Saved entries
= = = = =

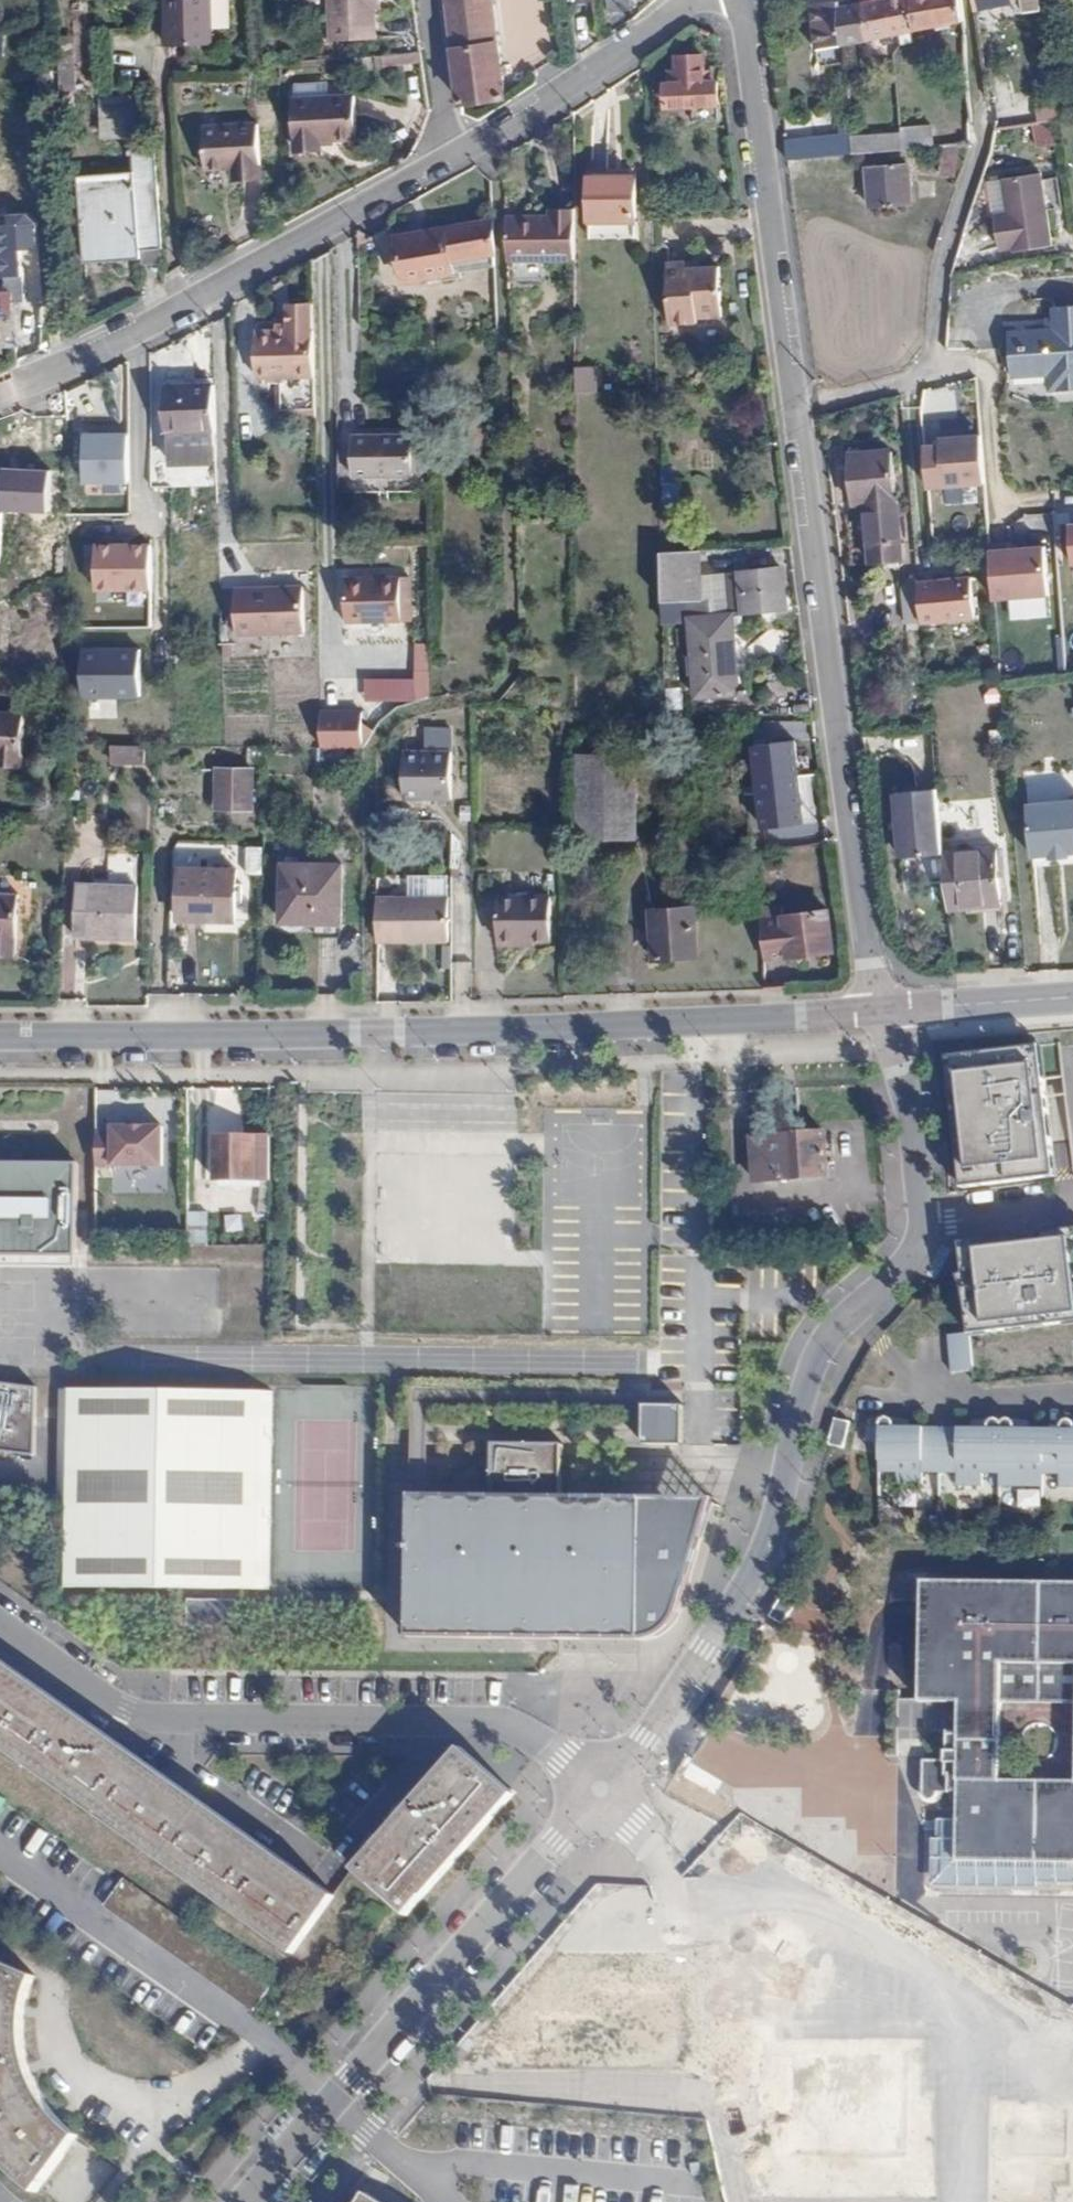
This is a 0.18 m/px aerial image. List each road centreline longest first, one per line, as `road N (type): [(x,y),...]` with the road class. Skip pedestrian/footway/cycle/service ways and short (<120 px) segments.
road 1 (residential): [(744,0),(874,988),(886,1009)]
road 2 (tertiary): [(0,1036),(886,1009)]
road 3 (residential): [(602,1788),(708,1651),(758,1565),(789,1496),(821,1354),(909,1256),(924,1218),(886,1009)]
road 4 (residential): [(0,1624),(125,1712),(156,1724),(505,1722),(564,1755),(602,1788)]
road 5 (residential): [(0,394),(159,321),(464,149)]
road 6 (residential): [(334,2098),(602,1788)]
road 7 (unknown): [(659,1852),(745,2201)]
road 8 (residential): [(464,149),(700,0)]
road 9 (residential): [(436,2180),(462,2159),(699,2184)]
road 10 (tertiary): [(886,1009),(1072,997)]
road 11 (residential): [(464,149),(435,0)]
road 12 (residential): [(244,2201),(334,2098)]
road 13 (residential): [(436,2180),(334,2098)]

= = = = =

▶ **What is expected**
Take every entry above and transcribe it exactly, with no pictures in the copy.

▶ **Solution for this problem**
This is a 0.18 m/px aerial image. List each road centreline longest first, one per line, as `road N (type): [(x,y),...]` with the road class. Skip pedestrian/footway/cycle/service ways and short (<120 px) segments.
road 1 (residential): [(744,0),(874,988),(886,1009)]
road 2 (tertiary): [(0,1036),(886,1009)]
road 3 (residential): [(602,1788),(708,1651),(758,1565),(789,1496),(821,1354),(909,1256),(924,1218),(886,1009)]
road 4 (residential): [(0,1624),(125,1712),(156,1724),(505,1722),(564,1755),(602,1788)]
road 5 (residential): [(0,394),(159,321),(464,149)]
road 6 (residential): [(334,2098),(602,1788)]
road 7 (unknown): [(659,1852),(745,2201)]
road 8 (residential): [(464,149),(700,0)]
road 9 (residential): [(436,2180),(462,2159),(699,2184)]
road 10 (tertiary): [(886,1009),(1072,997)]
road 11 (residential): [(464,149),(435,0)]
road 12 (residential): [(244,2201),(334,2098)]
road 13 (residential): [(436,2180),(334,2098)]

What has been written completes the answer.